Requirement:
Reproduce the lines of the listing below word for word, leaving out the picture markers.

··· Material provided ···

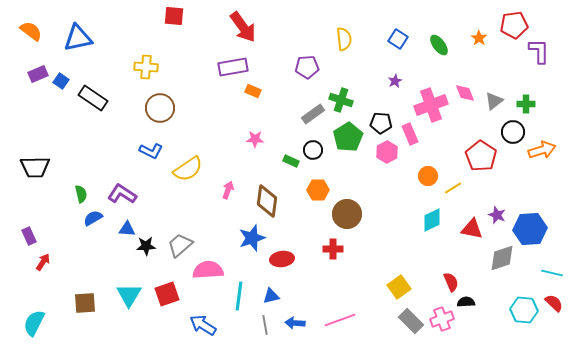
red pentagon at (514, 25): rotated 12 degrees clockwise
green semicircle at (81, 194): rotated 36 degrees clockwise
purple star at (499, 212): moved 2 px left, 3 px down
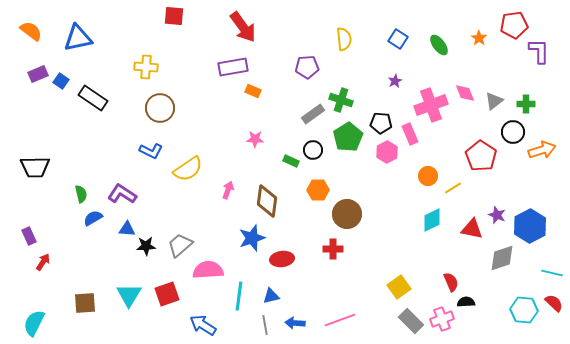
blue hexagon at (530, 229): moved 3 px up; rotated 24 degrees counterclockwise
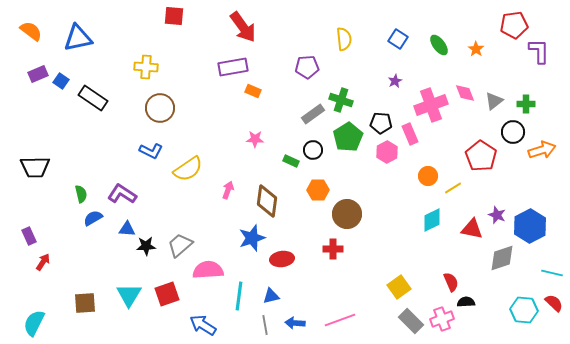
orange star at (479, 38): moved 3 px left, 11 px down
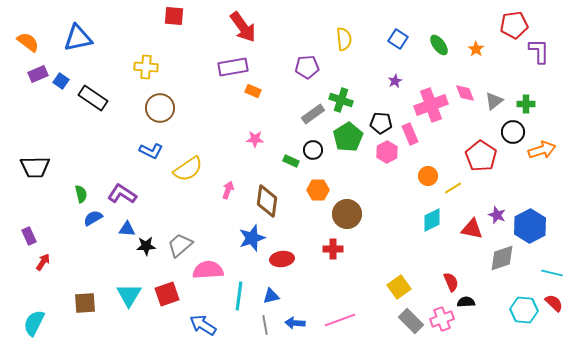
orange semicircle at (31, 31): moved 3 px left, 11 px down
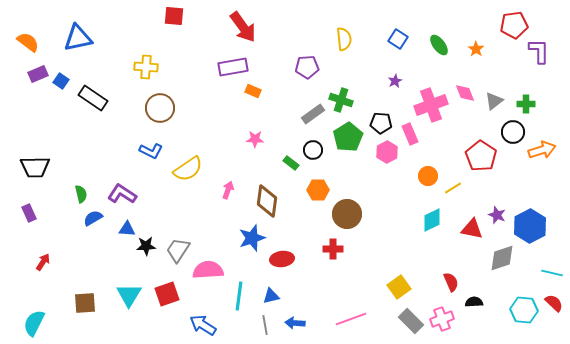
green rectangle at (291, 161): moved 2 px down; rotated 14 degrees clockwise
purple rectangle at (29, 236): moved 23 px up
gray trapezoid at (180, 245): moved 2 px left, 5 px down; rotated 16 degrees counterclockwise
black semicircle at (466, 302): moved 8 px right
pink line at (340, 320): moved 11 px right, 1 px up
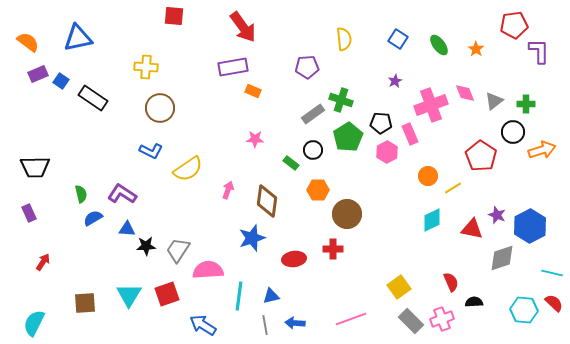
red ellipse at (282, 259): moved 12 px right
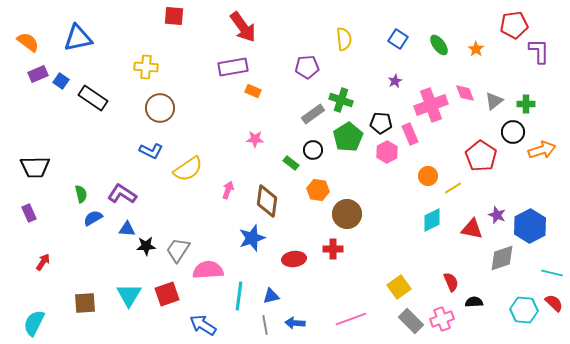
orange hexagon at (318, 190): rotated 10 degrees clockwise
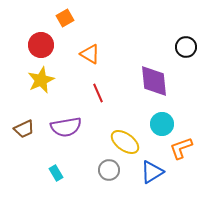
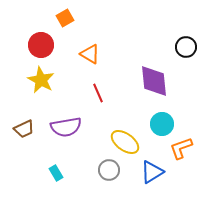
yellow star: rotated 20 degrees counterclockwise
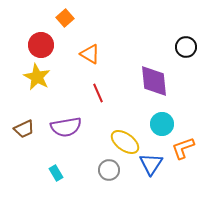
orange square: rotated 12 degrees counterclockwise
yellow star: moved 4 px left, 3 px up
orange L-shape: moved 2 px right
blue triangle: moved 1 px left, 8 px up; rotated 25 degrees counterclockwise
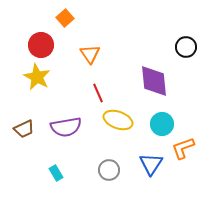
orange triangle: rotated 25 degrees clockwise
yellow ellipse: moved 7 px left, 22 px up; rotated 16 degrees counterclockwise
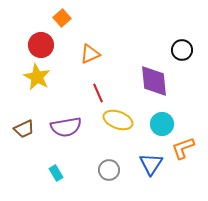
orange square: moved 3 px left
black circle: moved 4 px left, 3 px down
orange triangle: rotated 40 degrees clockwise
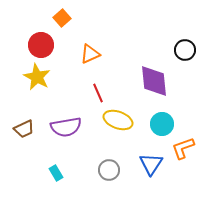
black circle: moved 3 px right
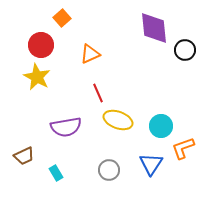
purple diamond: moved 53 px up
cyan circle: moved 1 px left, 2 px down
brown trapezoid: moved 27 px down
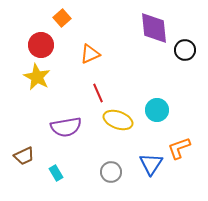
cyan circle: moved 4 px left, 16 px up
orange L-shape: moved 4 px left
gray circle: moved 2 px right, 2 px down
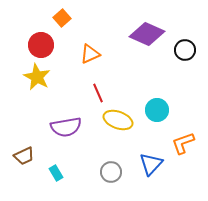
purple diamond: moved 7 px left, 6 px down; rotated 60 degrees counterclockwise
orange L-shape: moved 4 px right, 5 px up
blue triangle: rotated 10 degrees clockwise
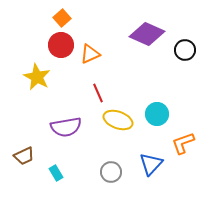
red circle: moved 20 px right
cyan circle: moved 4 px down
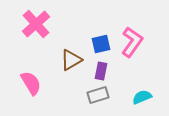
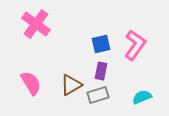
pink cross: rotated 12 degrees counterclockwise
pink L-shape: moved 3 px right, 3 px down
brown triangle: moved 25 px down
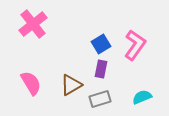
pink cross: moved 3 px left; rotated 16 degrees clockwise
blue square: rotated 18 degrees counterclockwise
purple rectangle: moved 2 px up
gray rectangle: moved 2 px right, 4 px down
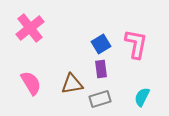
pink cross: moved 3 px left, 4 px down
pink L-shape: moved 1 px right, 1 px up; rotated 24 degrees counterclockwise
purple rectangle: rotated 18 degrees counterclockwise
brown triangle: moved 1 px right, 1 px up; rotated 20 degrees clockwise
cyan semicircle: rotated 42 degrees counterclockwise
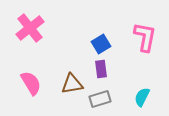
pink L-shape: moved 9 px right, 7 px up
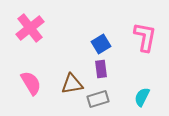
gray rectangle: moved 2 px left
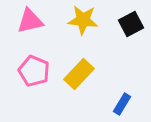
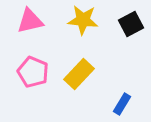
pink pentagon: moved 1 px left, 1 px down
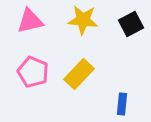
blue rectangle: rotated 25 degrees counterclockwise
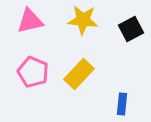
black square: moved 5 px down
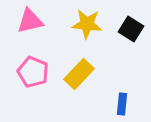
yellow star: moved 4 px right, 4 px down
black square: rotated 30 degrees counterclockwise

···

Exercise response:
red pentagon at (514, 25): rotated 12 degrees clockwise
green semicircle at (81, 194): rotated 36 degrees clockwise
purple star at (499, 212): moved 2 px left, 3 px down
blue hexagon at (530, 229): moved 3 px up; rotated 24 degrees counterclockwise
orange star at (479, 38): moved 3 px left, 11 px down
orange semicircle at (31, 31): moved 3 px left, 11 px down
green rectangle at (291, 161): moved 2 px down; rotated 14 degrees clockwise
purple rectangle at (29, 236): moved 23 px up
gray trapezoid at (180, 245): moved 2 px left, 5 px down; rotated 16 degrees counterclockwise
black semicircle at (466, 302): moved 8 px right
pink line at (340, 320): moved 11 px right, 1 px up
red ellipse at (282, 259): moved 12 px right
orange hexagon at (318, 190): rotated 10 degrees clockwise
yellow star: rotated 20 degrees counterclockwise
orange square: rotated 12 degrees counterclockwise
yellow star: moved 4 px left, 3 px up
orange L-shape: moved 2 px right
blue triangle: moved 1 px left, 8 px up; rotated 25 degrees counterclockwise
orange triangle: rotated 25 degrees clockwise
yellow ellipse: moved 7 px left, 22 px up; rotated 16 degrees counterclockwise
orange square: moved 3 px left
black circle: moved 4 px left, 3 px down
orange triangle: rotated 40 degrees clockwise
black circle: moved 3 px right
purple diamond: moved 53 px up
cyan circle: moved 1 px left, 2 px down
brown trapezoid: moved 27 px down
cyan circle: moved 4 px left, 16 px up
orange L-shape: moved 4 px left
gray circle: moved 2 px right, 2 px down
purple diamond: moved 7 px left, 6 px down; rotated 60 degrees counterclockwise
orange L-shape: moved 4 px right, 5 px up
blue triangle: rotated 10 degrees clockwise
red circle: moved 20 px right
cyan circle: moved 4 px down
pink cross: rotated 12 degrees counterclockwise
pink L-shape: moved 3 px right, 3 px down
brown triangle: moved 25 px down
pink cross: moved 3 px left; rotated 16 degrees clockwise
blue square: rotated 18 degrees counterclockwise
purple rectangle: moved 2 px up
gray rectangle: moved 2 px right, 4 px down
pink cross: moved 3 px left, 4 px down
pink L-shape: moved 1 px right, 1 px up; rotated 24 degrees counterclockwise
purple rectangle: rotated 18 degrees counterclockwise
brown triangle: moved 1 px right, 1 px up; rotated 20 degrees clockwise
cyan semicircle: rotated 42 degrees counterclockwise
pink L-shape: moved 9 px right, 7 px up
gray rectangle: moved 2 px left
pink pentagon: moved 1 px left, 1 px down
blue rectangle: rotated 25 degrees counterclockwise
black square: moved 5 px down
yellow star: moved 4 px right, 4 px down
black square: rotated 30 degrees counterclockwise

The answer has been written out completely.